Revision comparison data
◆ ◆ ◆ ◆ ◆

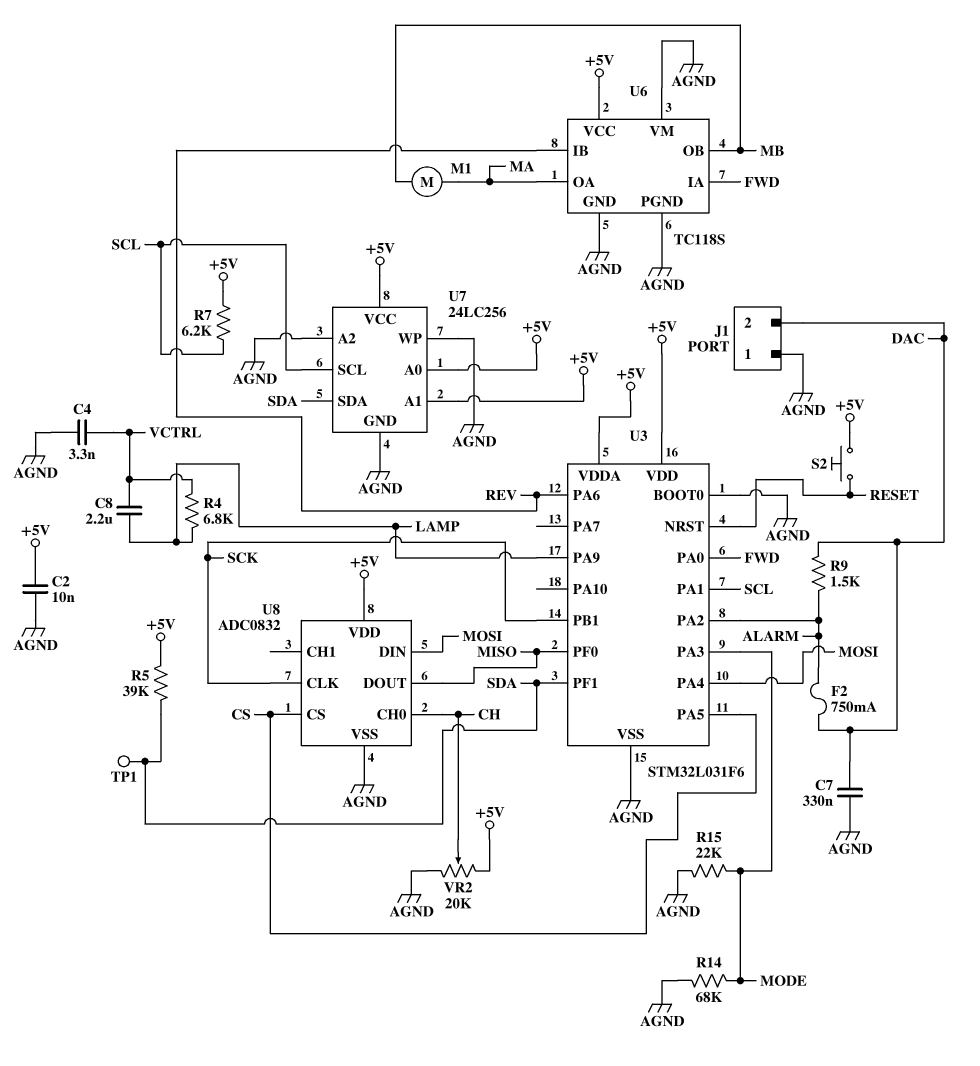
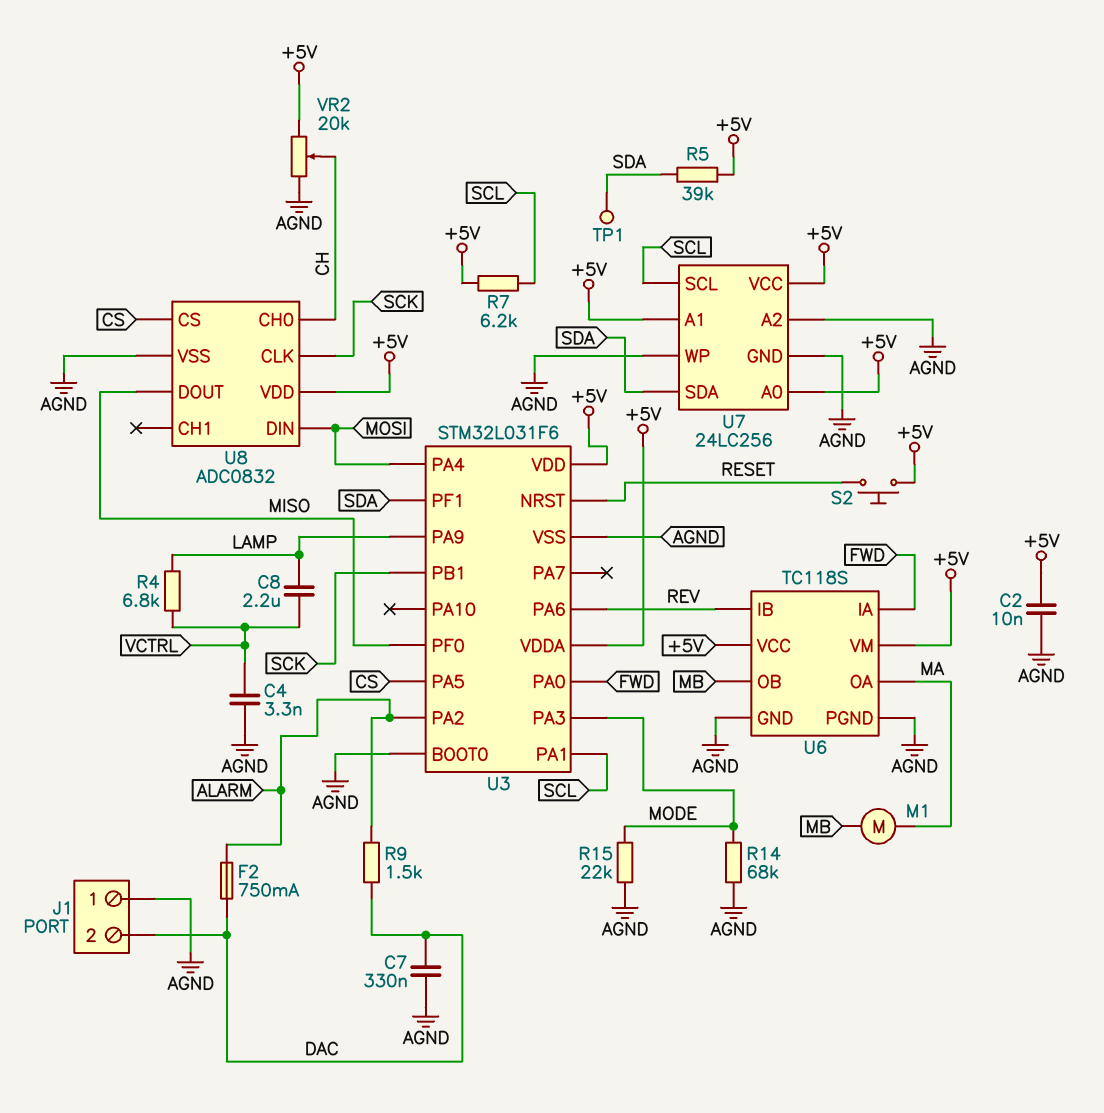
U6 pin VM: AGND -> +5V

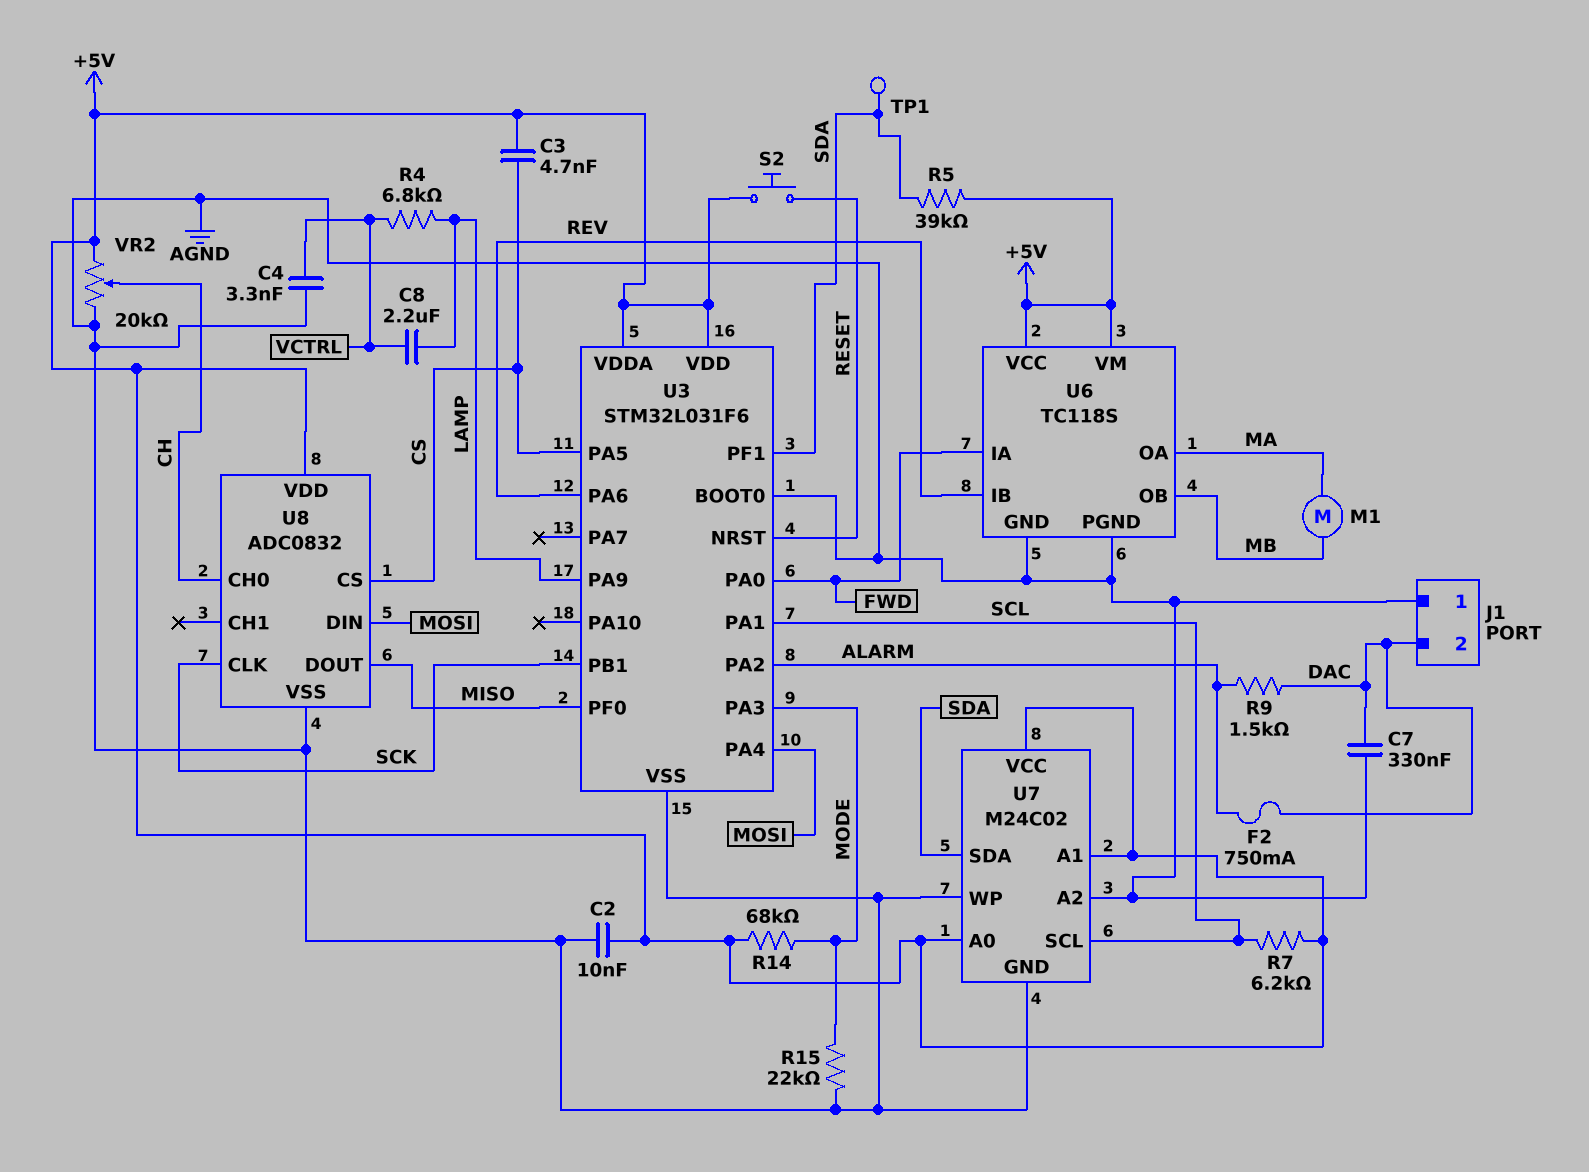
C3: none -> 4.7nF (+5V, CS)
R14: 68k (AGND, MODE) -> 68k (+5V, MODE)
U7: 24LC256 -> M24C02

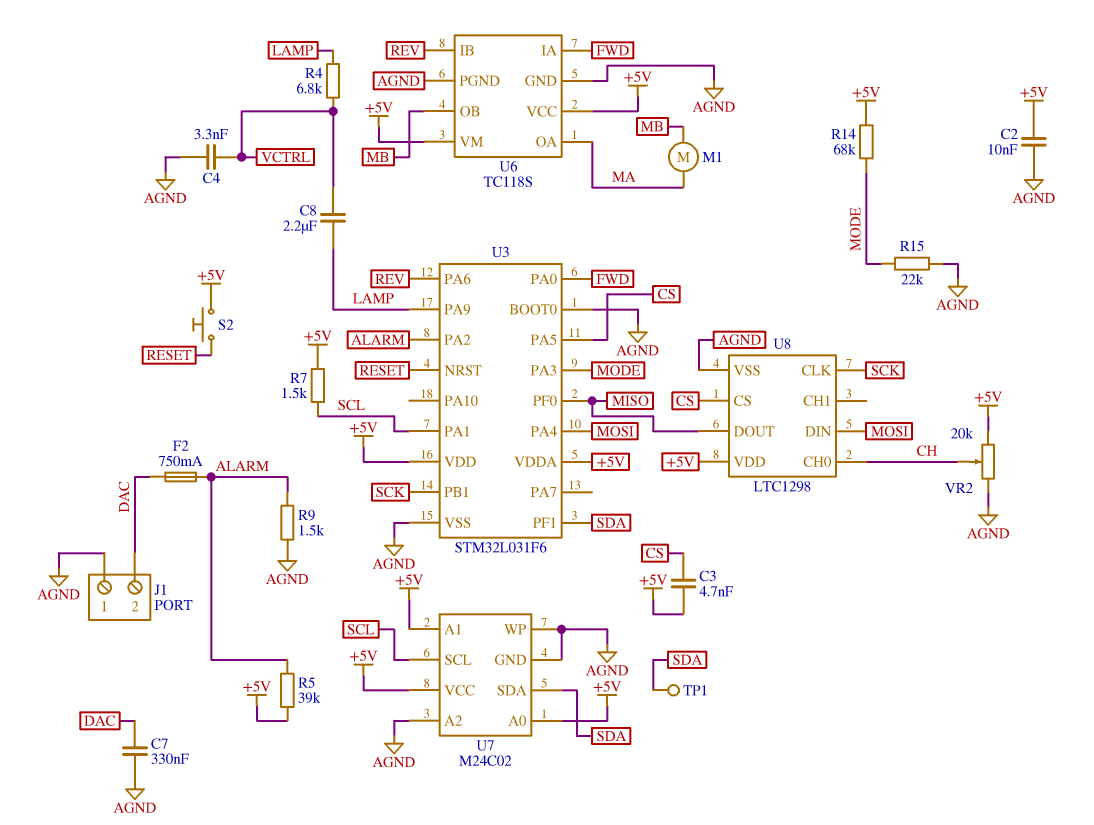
R5: 39k (+5V, SDA) -> 39k (+5V, ALARM)
R7: 6.2k (+5V, SCL) -> 1.5k (+5V, SCL)
R9: 1.5k (ALARM, DAC) -> 1.5k (AGND, ALARM)
U8: ADC0832 -> LTC1298

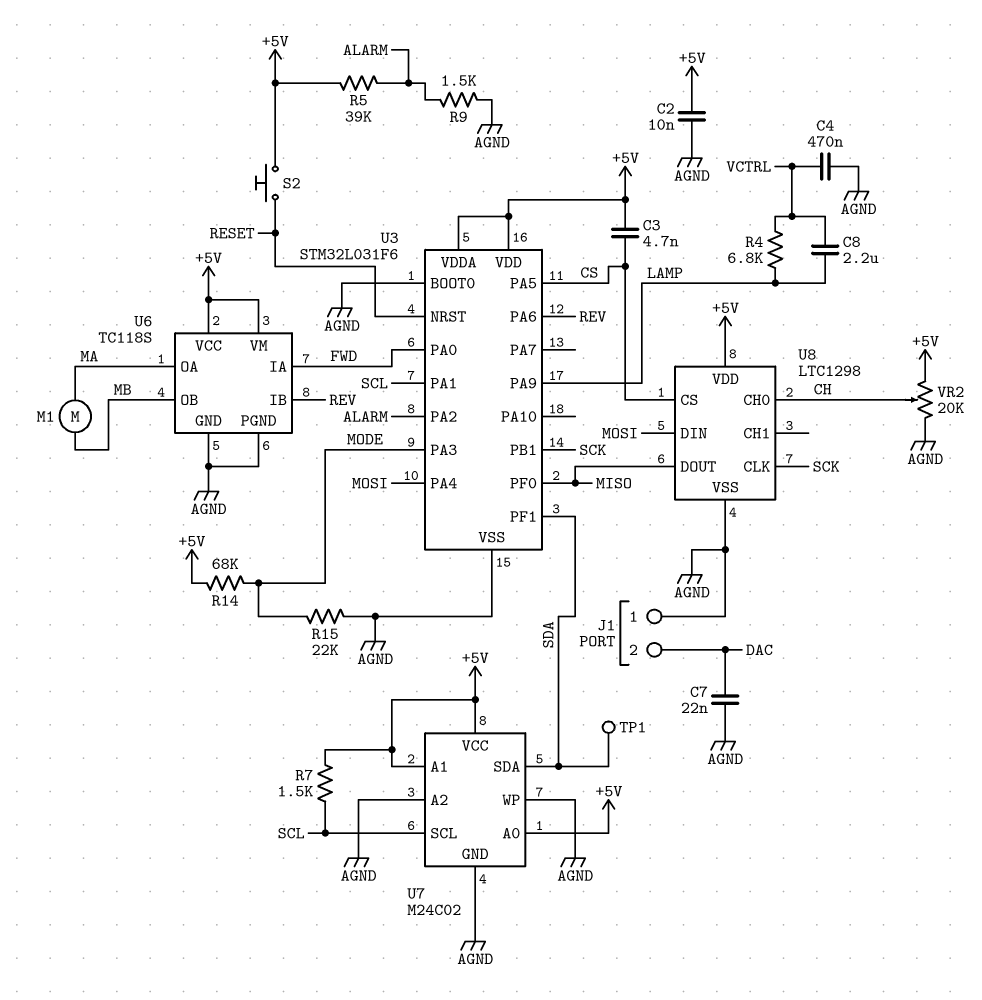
C4: 3.3nF (AGND, VCTRL) -> 470nF (AGND, VCTRL)
C7: 330nF (AGND, DAC) -> 22nF (AGND, DAC)
F2: 750mA (ALARM, DAC) -> none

◆ ◆ ◆ ◆ ◆

When copying the entries, drop the images and keep every line exact.

Your response ->
U6 pin VM: AGND -> +5V

C3: none -> 4.7nF (+5V, CS)
R14: 68k (AGND, MODE) -> 68k (+5V, MODE)
U7: 24LC256 -> M24C02

R5: 39k (+5V, SDA) -> 39k (+5V, ALARM)
R7: 6.2k (+5V, SCL) -> 1.5k (+5V, SCL)
R9: 1.5k (ALARM, DAC) -> 1.5k (AGND, ALARM)
U8: ADC0832 -> LTC1298

C4: 3.3nF (AGND, VCTRL) -> 470nF (AGND, VCTRL)
C7: 330nF (AGND, DAC) -> 22nF (AGND, DAC)
F2: 750mA (ALARM, DAC) -> none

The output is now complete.